[Start of section]

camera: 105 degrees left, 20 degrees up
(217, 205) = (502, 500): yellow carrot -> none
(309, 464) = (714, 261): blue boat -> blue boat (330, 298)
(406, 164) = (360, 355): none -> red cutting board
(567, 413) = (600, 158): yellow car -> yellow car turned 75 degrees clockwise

[End of section]
[Start of section]

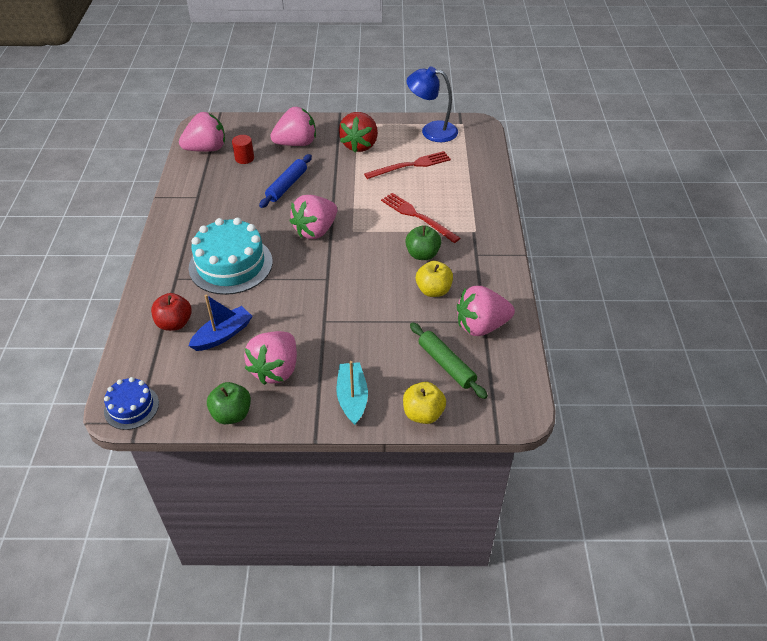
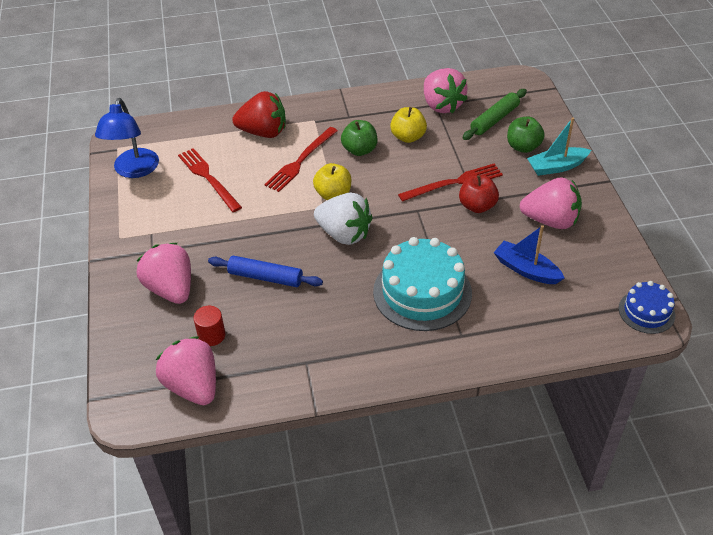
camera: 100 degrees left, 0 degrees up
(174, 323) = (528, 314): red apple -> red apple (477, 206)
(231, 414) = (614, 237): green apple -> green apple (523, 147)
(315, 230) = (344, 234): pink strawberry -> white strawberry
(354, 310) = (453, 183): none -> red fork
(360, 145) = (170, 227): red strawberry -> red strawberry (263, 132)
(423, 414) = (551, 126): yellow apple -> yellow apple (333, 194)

[End of section]
[Start of section]

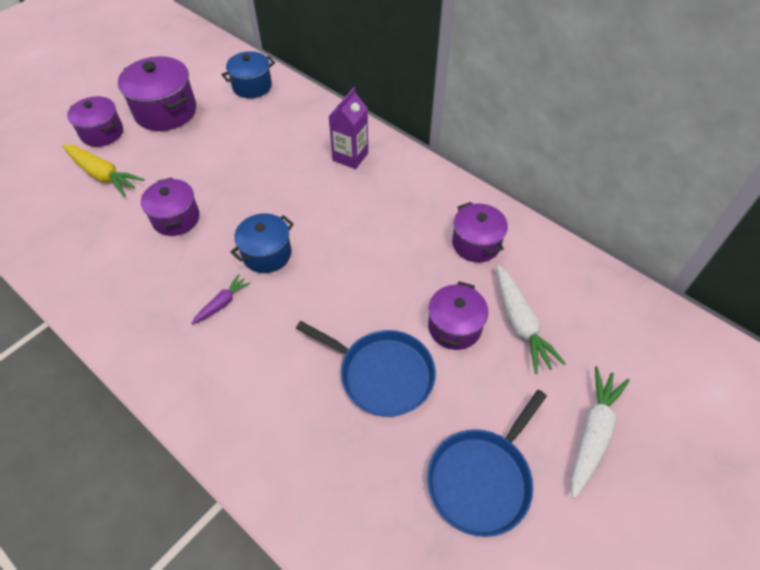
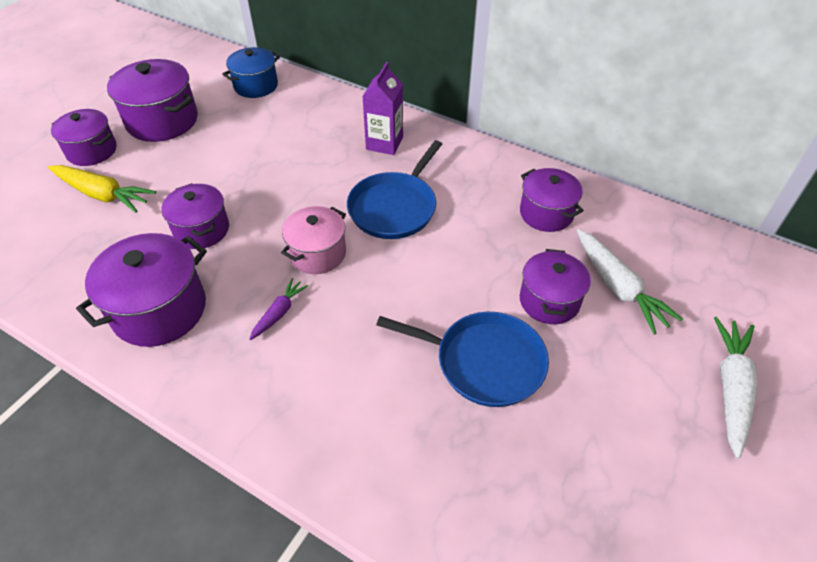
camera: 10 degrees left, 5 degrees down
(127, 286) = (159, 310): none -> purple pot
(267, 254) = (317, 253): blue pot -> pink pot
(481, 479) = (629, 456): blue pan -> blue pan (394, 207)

[End of section]

Job item - Restate word for word the lines in the material above from the one with "(231, 414) = (614, 237): green" to the one with "(423, 414) = (551, 126): yellow"; both of those lines count, and nothing else does.

Answer to the exercise -
(231, 414) = (614, 237): green apple -> green apple (523, 147)
(315, 230) = (344, 234): pink strawberry -> white strawberry
(354, 310) = (453, 183): none -> red fork
(360, 145) = (170, 227): red strawberry -> red strawberry (263, 132)
(423, 414) = (551, 126): yellow apple -> yellow apple (333, 194)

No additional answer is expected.